→ Exercise: Lines with the string "white" must each be copied from the listing.

→ Supplied data:
──────────
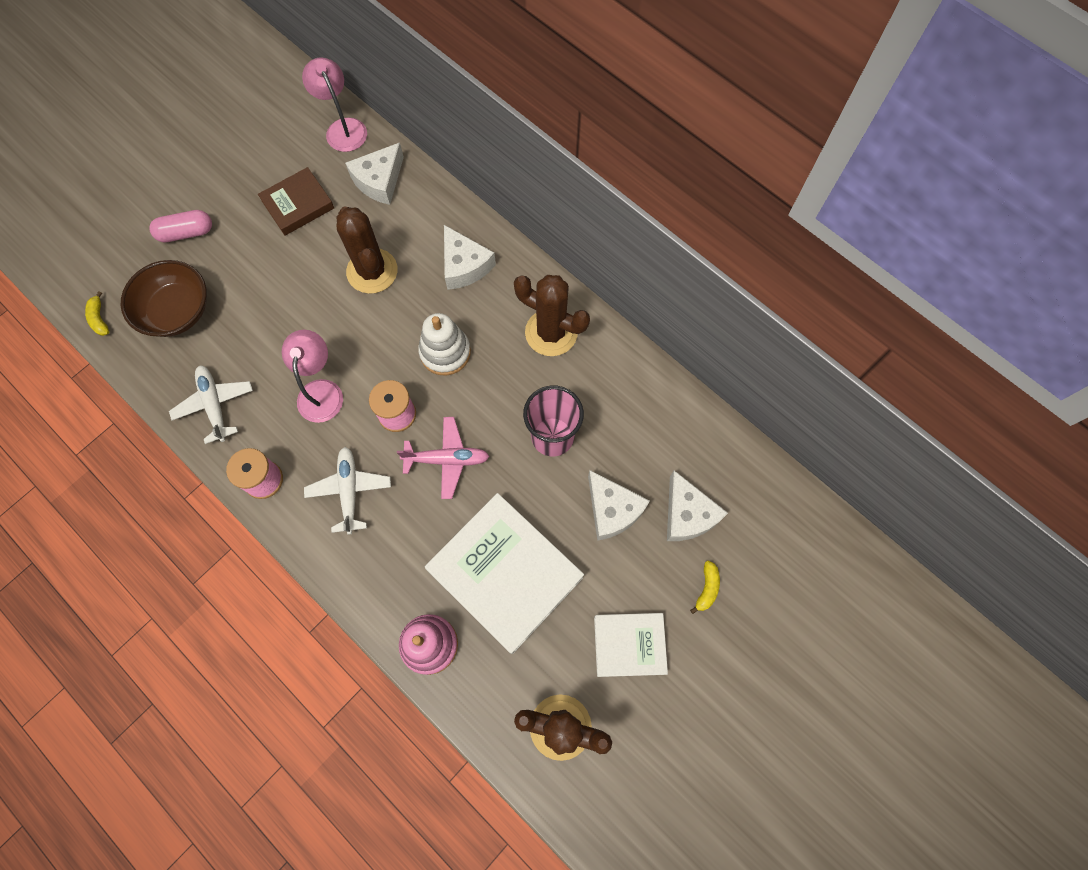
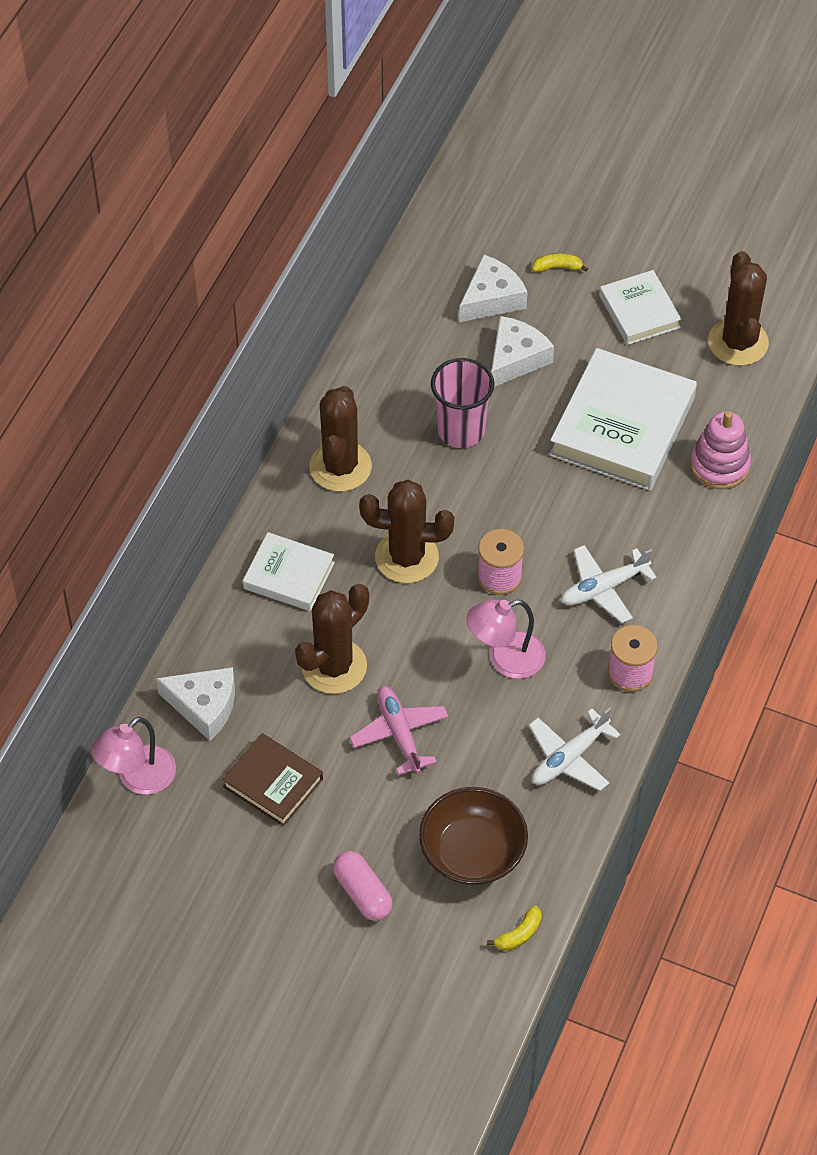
camera: 110 degrees left, 15 degrees down
(445, 352) = (407, 557): white stacking toy -> brown cactus
(447, 459) = (529, 513): pink plane -> pink plane (399, 733)
(464, 266) = (289, 576): white cheese -> white book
──────────
→ Answer space:
(445, 352) = (407, 557): white stacking toy -> brown cactus
(464, 266) = (289, 576): white cheese -> white book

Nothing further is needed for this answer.